%%

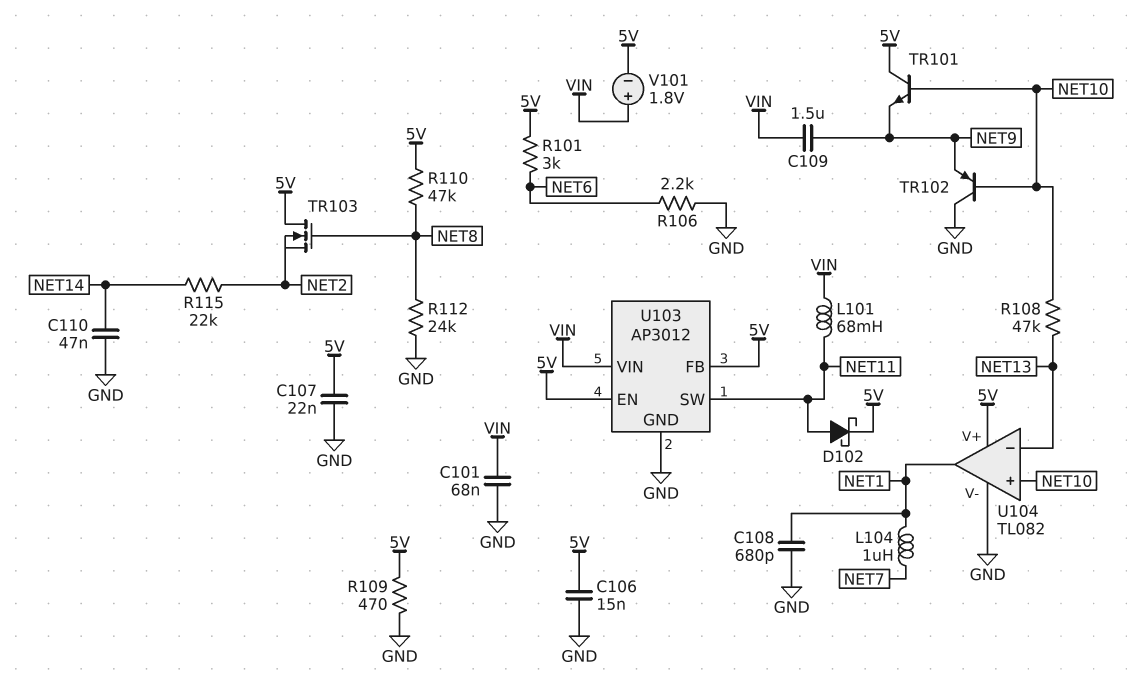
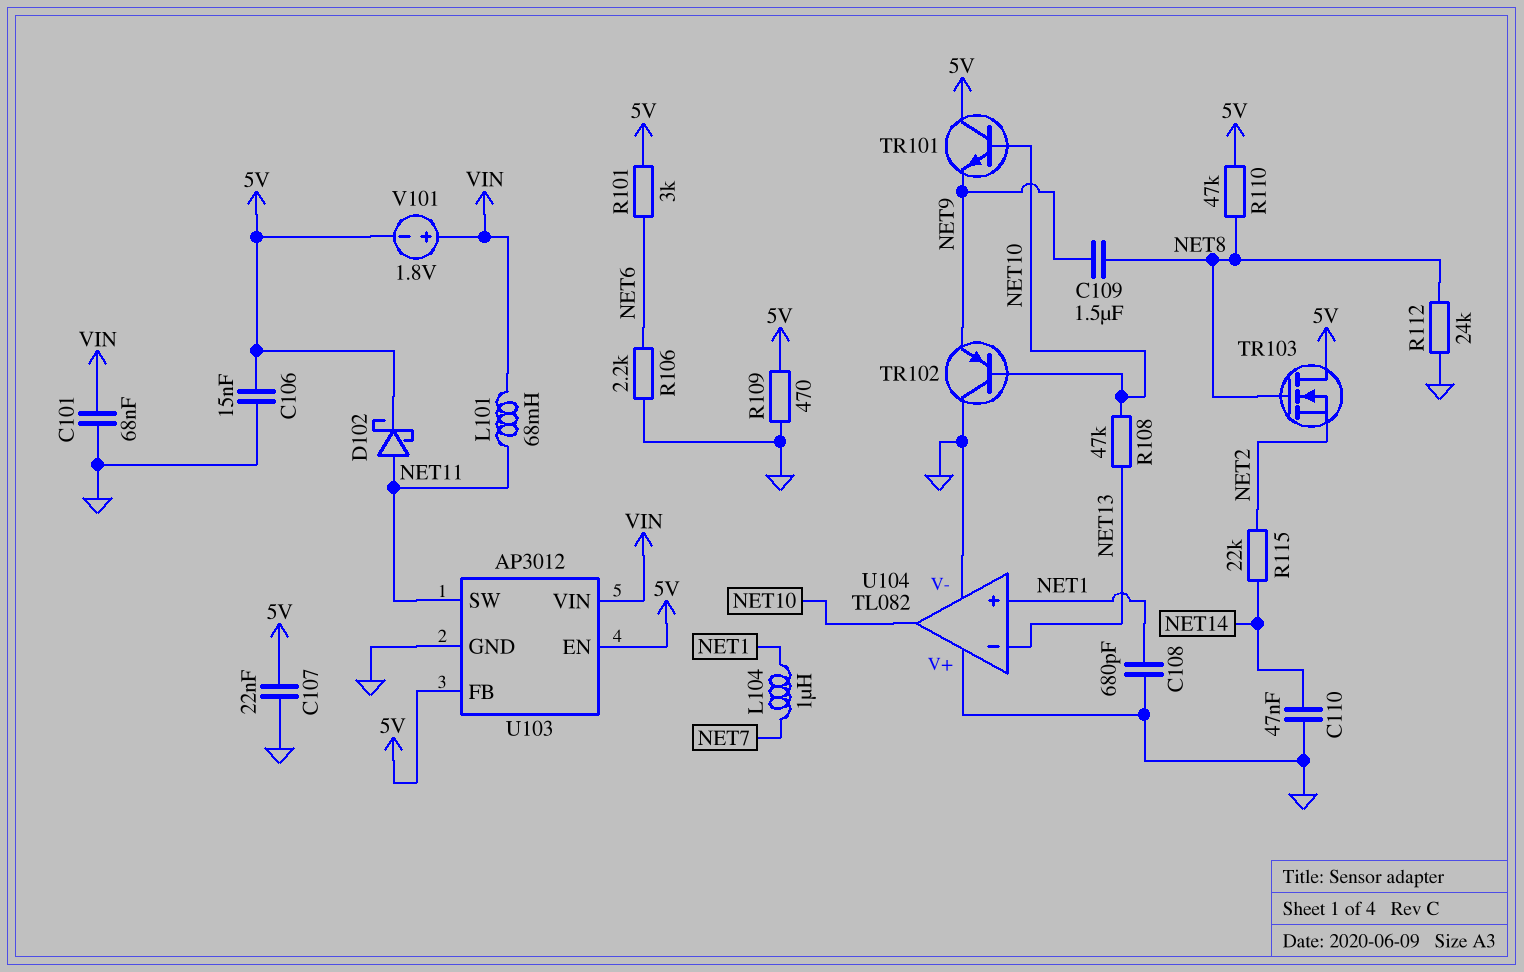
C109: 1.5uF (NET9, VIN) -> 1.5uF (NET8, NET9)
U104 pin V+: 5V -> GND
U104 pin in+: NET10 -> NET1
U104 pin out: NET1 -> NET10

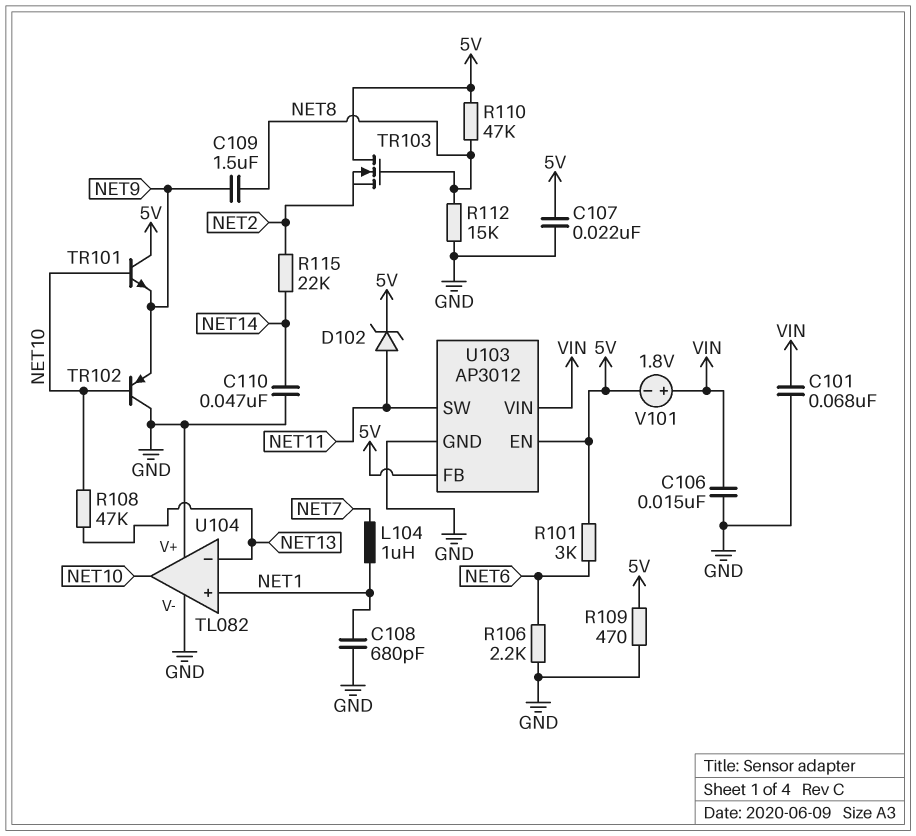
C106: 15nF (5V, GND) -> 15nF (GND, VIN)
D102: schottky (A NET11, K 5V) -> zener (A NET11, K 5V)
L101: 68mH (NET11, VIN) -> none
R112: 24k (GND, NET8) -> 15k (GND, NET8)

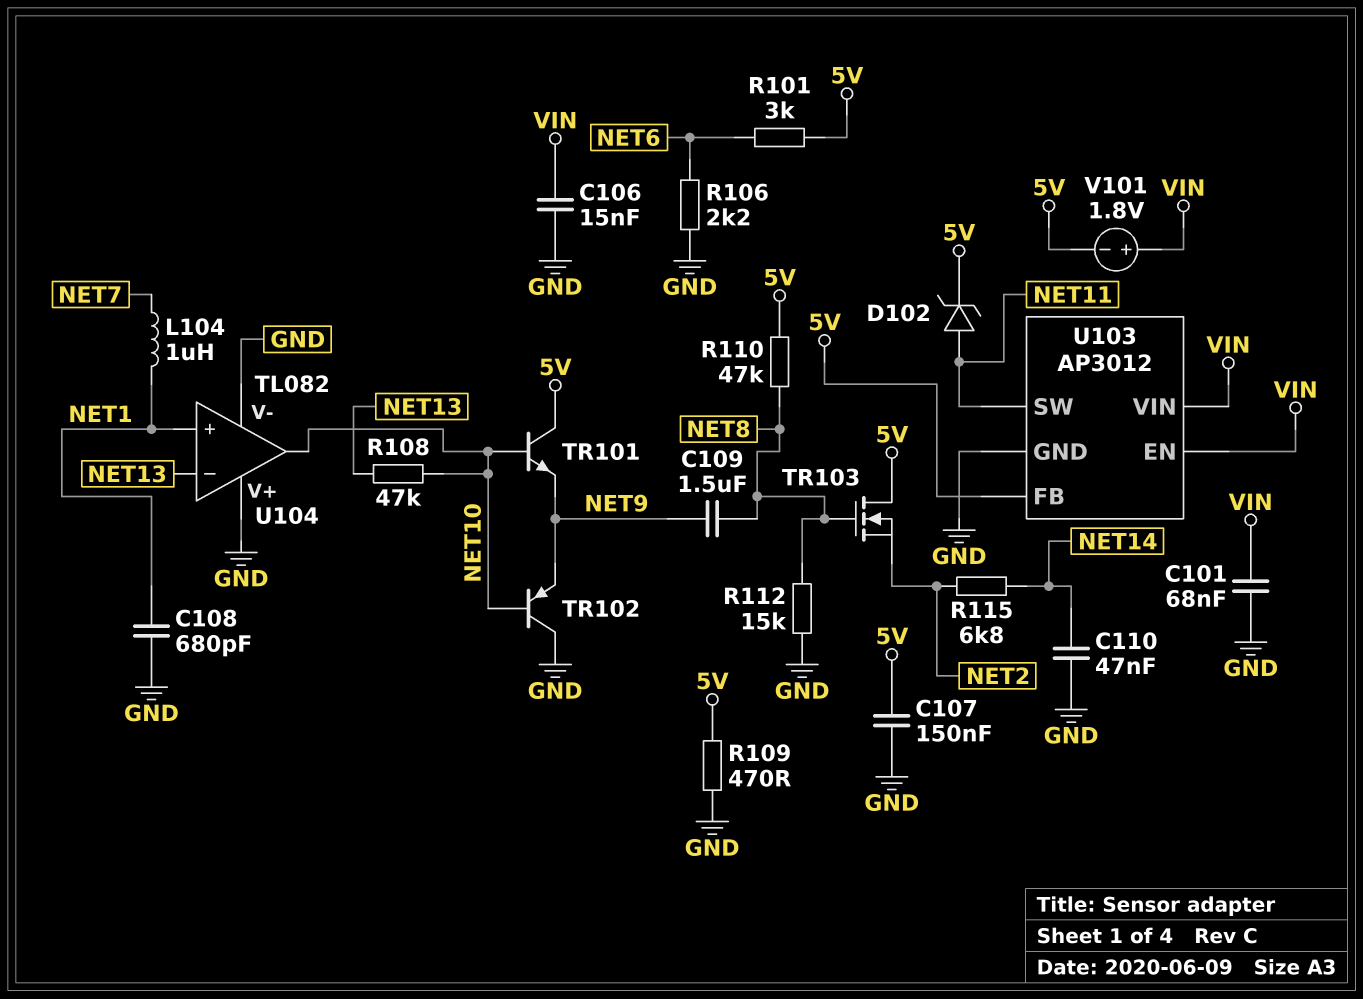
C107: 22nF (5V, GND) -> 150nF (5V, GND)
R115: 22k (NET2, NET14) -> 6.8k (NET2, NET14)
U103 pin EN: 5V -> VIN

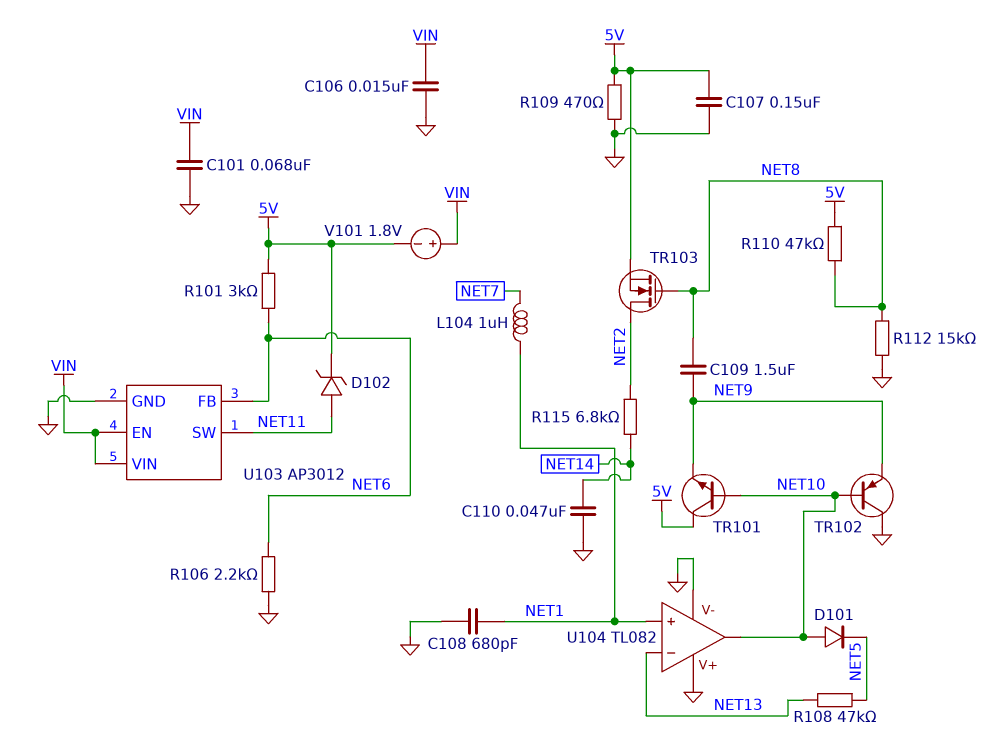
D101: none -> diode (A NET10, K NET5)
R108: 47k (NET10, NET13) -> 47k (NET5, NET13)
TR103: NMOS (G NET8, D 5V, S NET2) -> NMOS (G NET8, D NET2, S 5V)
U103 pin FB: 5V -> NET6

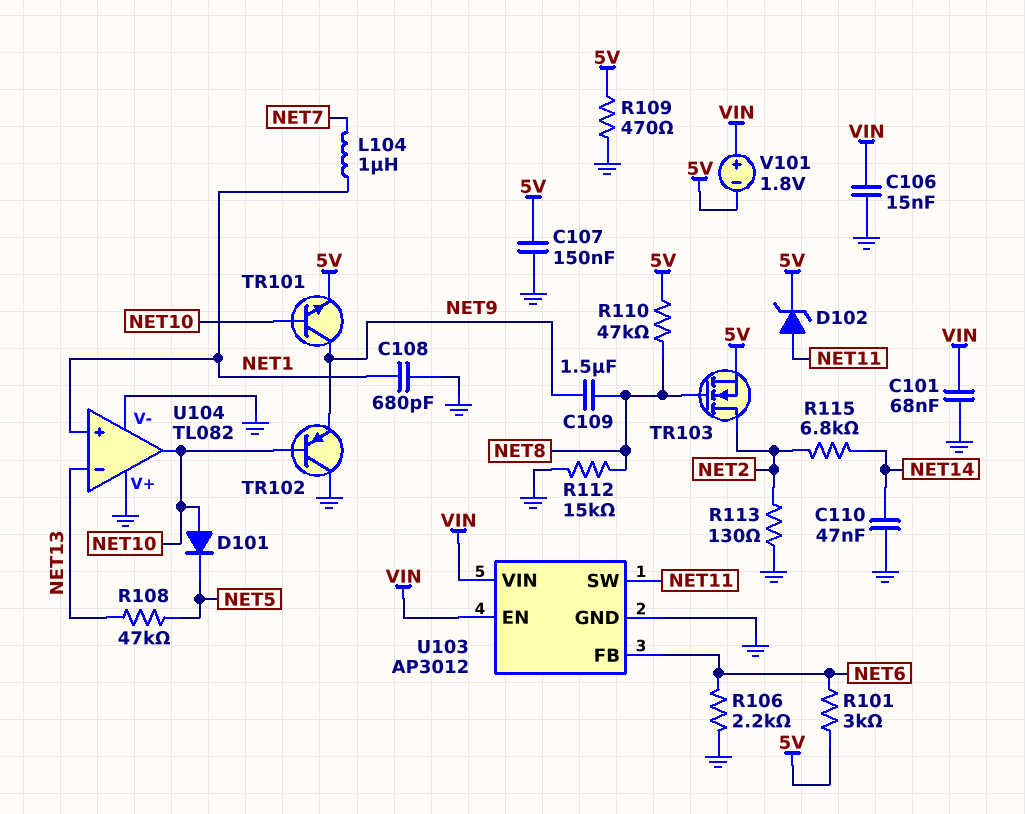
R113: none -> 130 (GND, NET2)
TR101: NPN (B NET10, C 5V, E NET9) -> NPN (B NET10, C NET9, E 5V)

%%

In the records above, find every line that contains the word "none" and copy it.

L101: 68mH (NET11, VIN) -> none
D101: none -> diode (A NET10, K NET5)
R113: none -> 130 (GND, NET2)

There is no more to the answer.